» **What you are asked to do**:
Each entry below should be returned exactly as is, with the pictures removed.

Extracted records
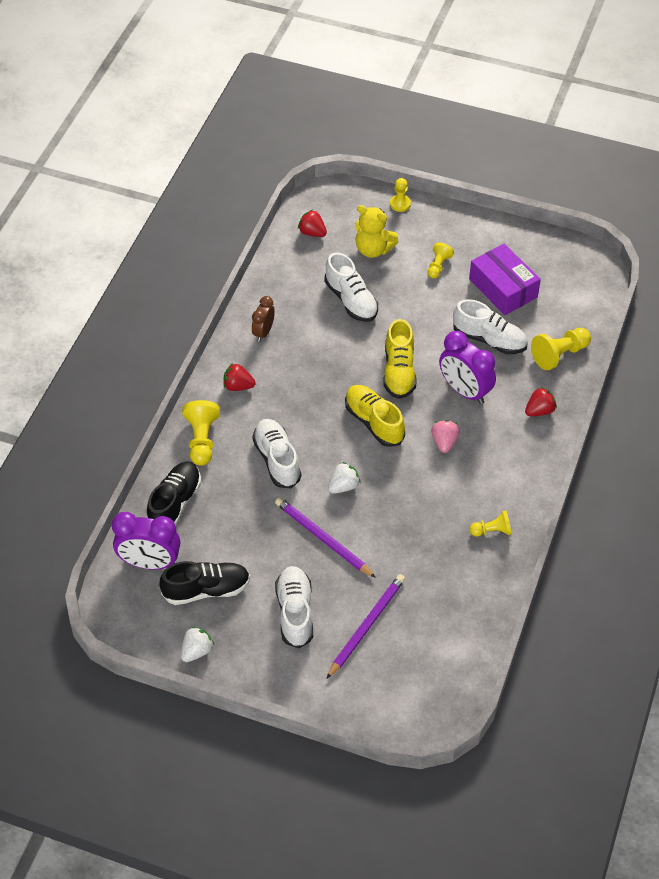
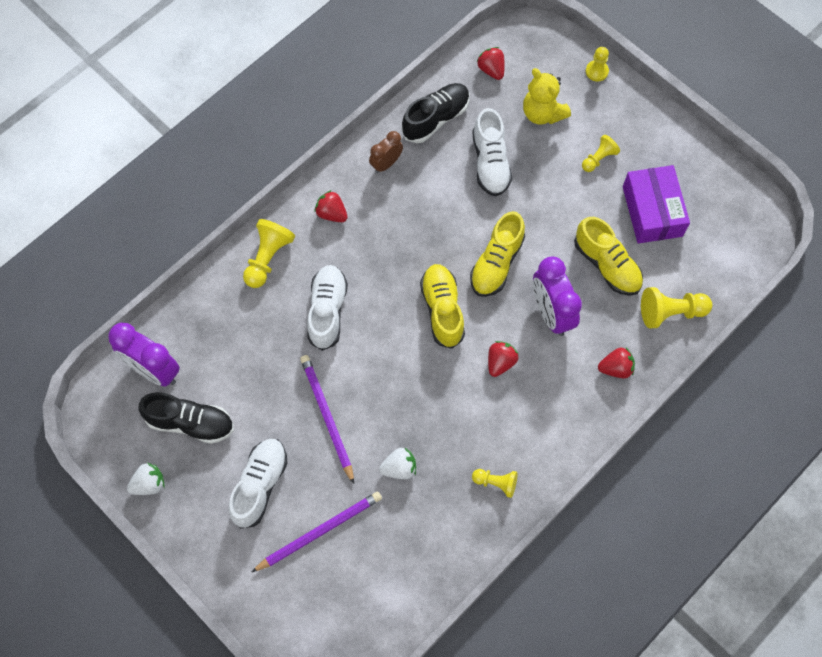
camera: 25 degrees right, 15 degrees up
black shoe [146,461,201,526] -> black shoe moved to [402,83,470,143]
white strawberry [328,462,360,494] -> white strawberry moved to [379,448,416,479]
pink strawberry [431,420,460,453] -> red strawberry [488,341,519,377]
white shoe [453,299,528,354] -> yellow shoe [574,217,643,296]

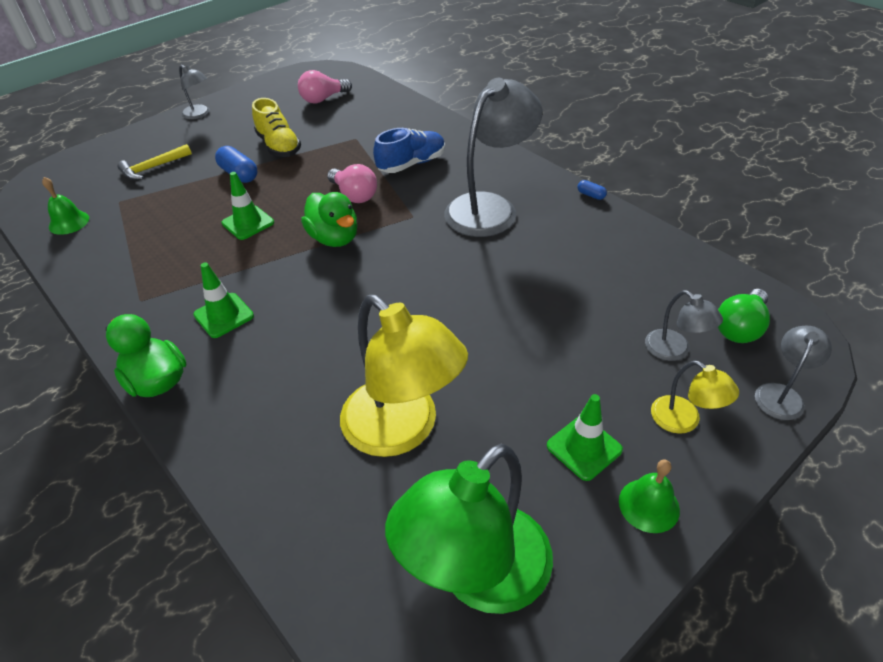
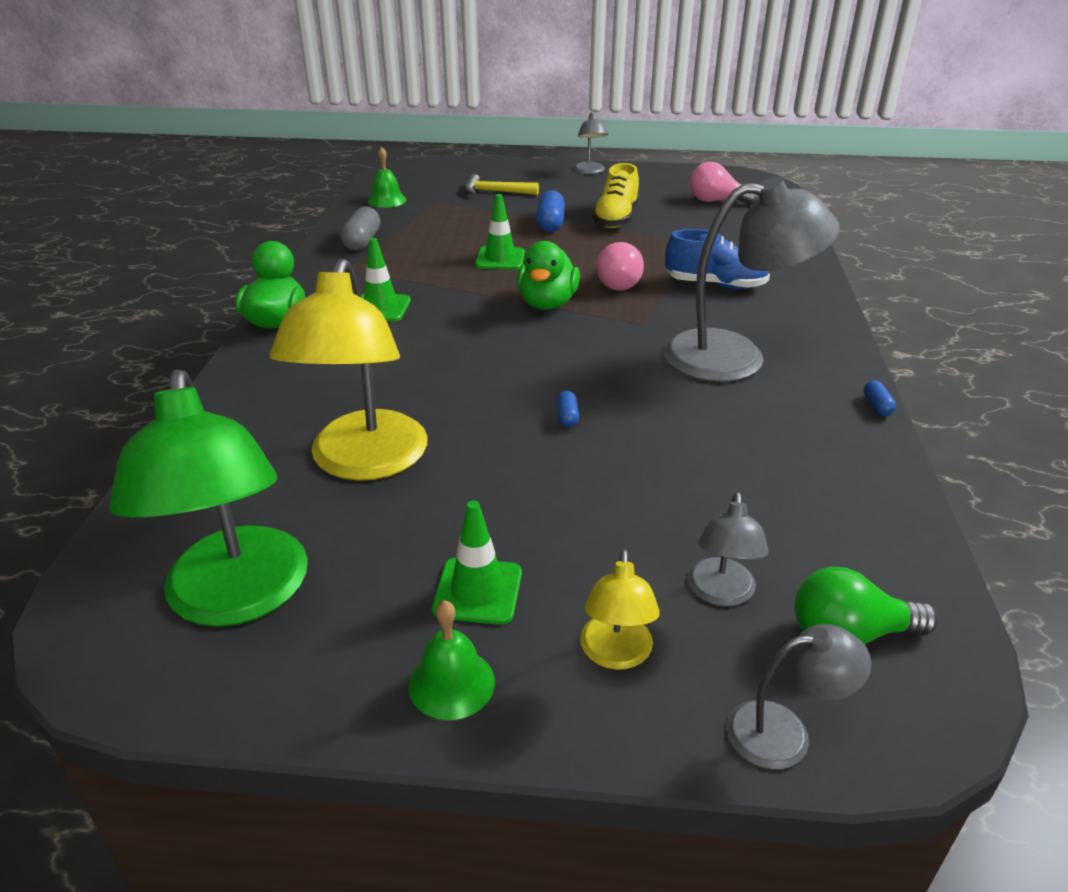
camera: 45 degrees right, 10 degrees down
green lamp [385,444,553,614] -> green lamp turned 105 degrees counterclockwise [109,369,308,627]
none -> grey capsule [340,206,380,251]
none -> blue capsule [556,391,579,427]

» **Solution for this task**:
camera: 25 degrees right, 15 degrees up
black shoe [146,461,201,526] -> black shoe moved to [402,83,470,143]
white strawberry [328,462,360,494] -> white strawberry moved to [379,448,416,479]
pink strawberry [431,420,460,453] -> red strawberry [488,341,519,377]
white shoe [453,299,528,354] -> yellow shoe [574,217,643,296]

camera: 45 degrees right, 10 degrees down
green lamp [385,444,553,614] -> green lamp turned 105 degrees counterclockwise [109,369,308,627]
none -> grey capsule [340,206,380,251]
none -> blue capsule [556,391,579,427]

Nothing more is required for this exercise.